┌─ EXERCISE MATERIALS
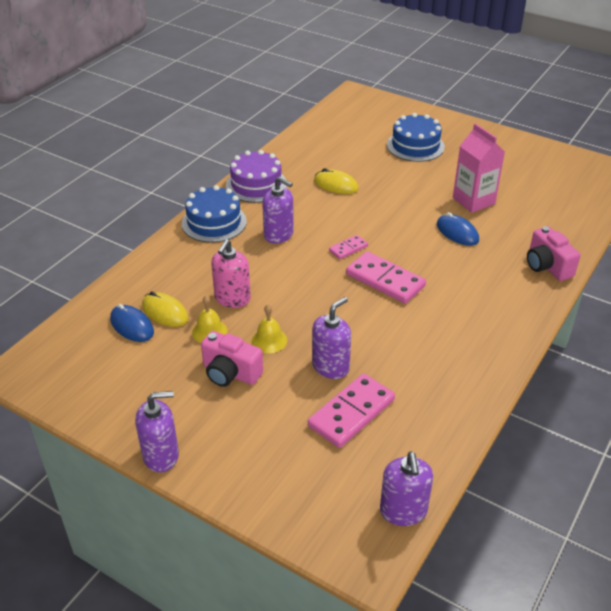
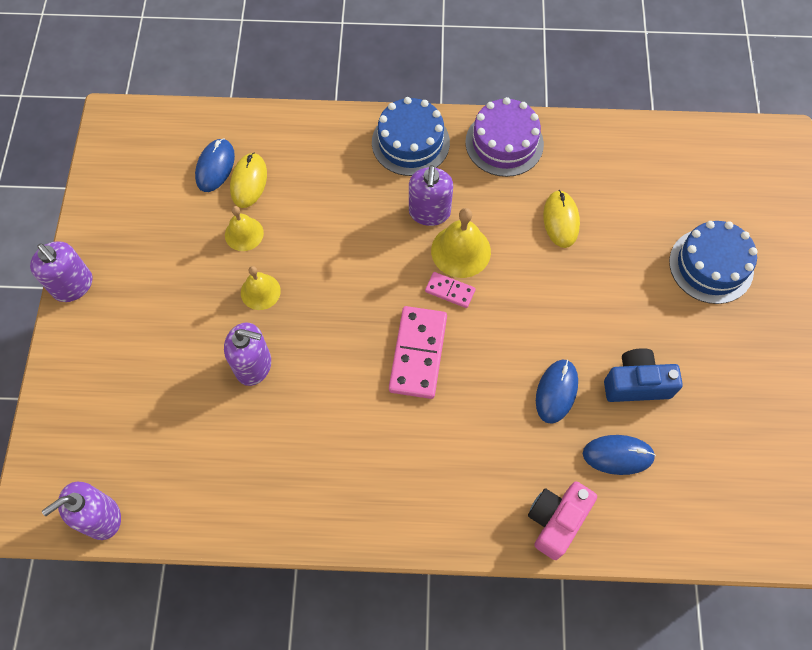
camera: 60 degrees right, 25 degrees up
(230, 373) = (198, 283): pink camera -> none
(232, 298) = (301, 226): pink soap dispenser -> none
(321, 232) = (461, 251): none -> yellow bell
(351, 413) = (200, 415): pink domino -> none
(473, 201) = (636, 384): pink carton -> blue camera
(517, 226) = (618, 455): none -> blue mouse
└─
The records are to be retyped in full and exactly, with no image carried over.

**WRITTEN RESPONSE:**
camera: 60 degrees right, 25 degrees up
(230, 373) = (198, 283): pink camera -> none
(232, 298) = (301, 226): pink soap dispenser -> none
(321, 232) = (461, 251): none -> yellow bell
(351, 413) = (200, 415): pink domino -> none
(473, 201) = (636, 384): pink carton -> blue camera
(517, 226) = (618, 455): none -> blue mouse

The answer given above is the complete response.